- To do
No line before the one containing "green domino: 0 -> 1" should appear; that line and all lines after it, through the end of the data, are to be set down exactly.

- Provided records

________________________

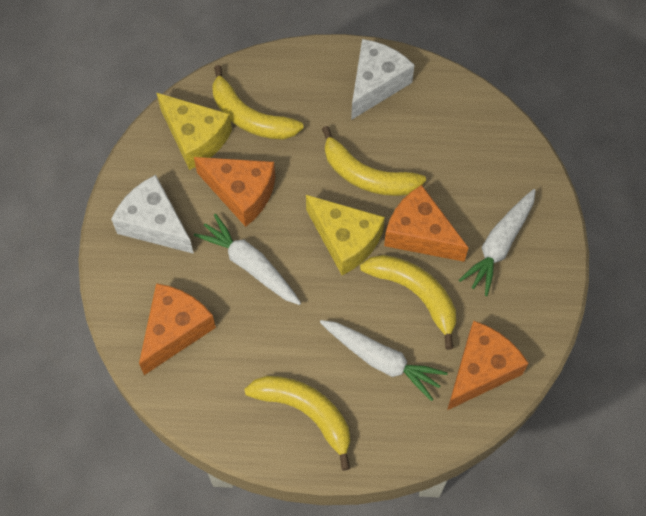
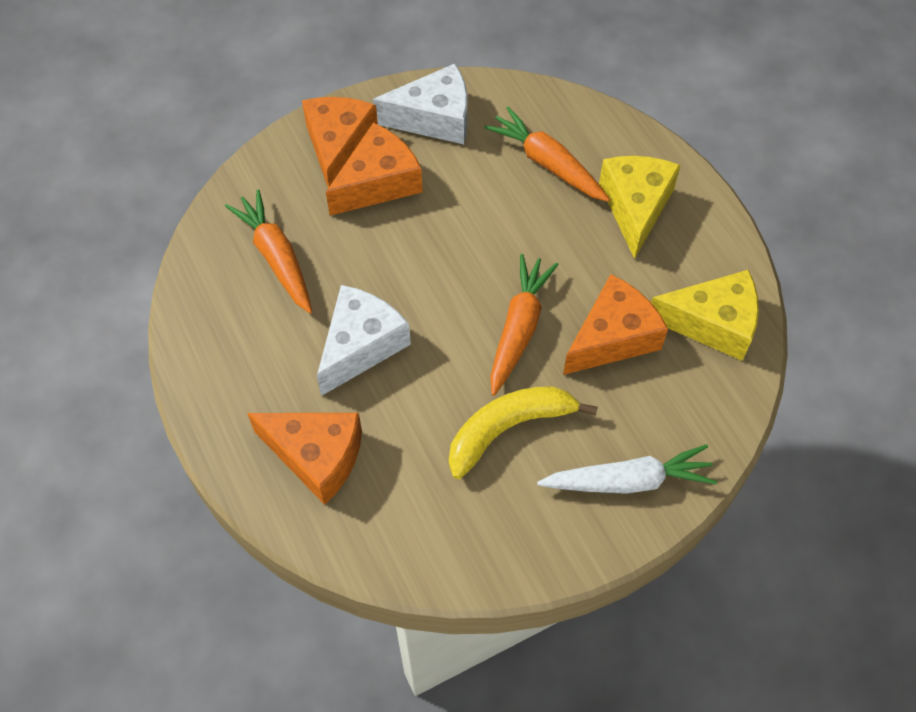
orange carrot: 0 -> 3
white carrot: 3 -> 1
yellow banana: 4 -> 1

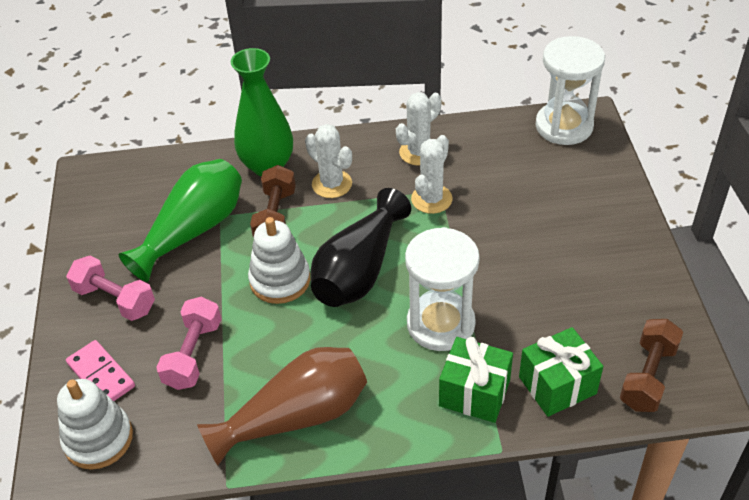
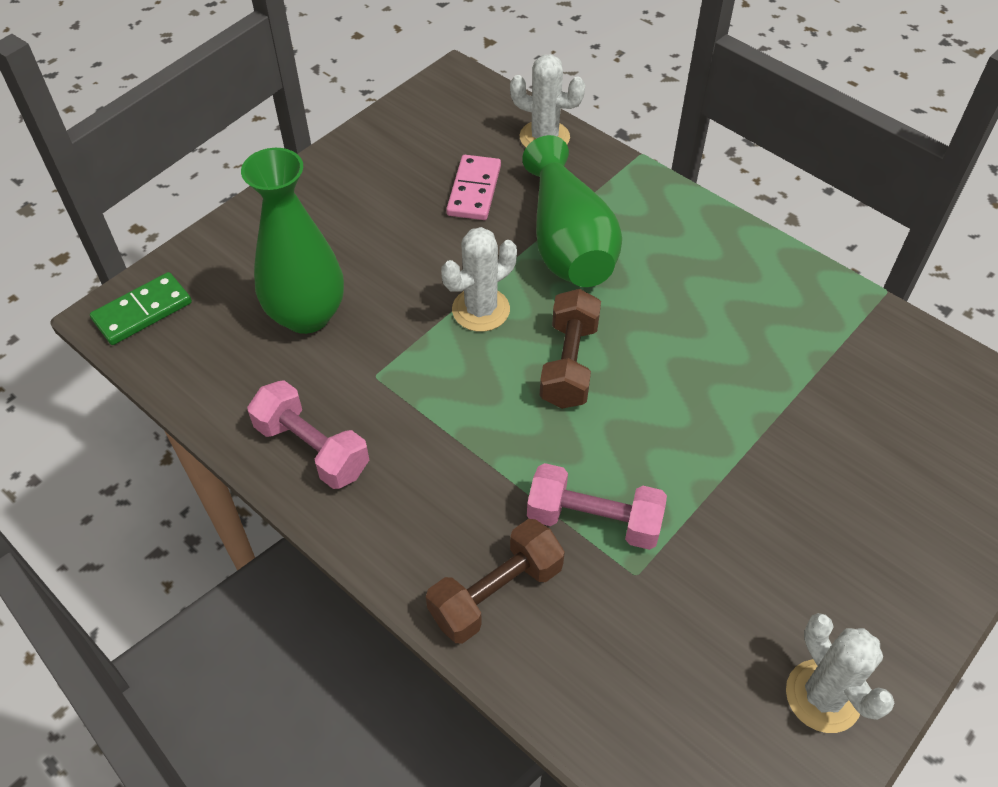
black vase: 1 -> 0
brown vase: 1 -> 0
green domino: 0 -> 1
green gift: 2 -> 0
white hourglass: 2 -> 0
white stacking toy: 2 -> 0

________________________

- Output of the task
green domino: 0 -> 1
green gift: 2 -> 0
white hourglass: 2 -> 0
white stacking toy: 2 -> 0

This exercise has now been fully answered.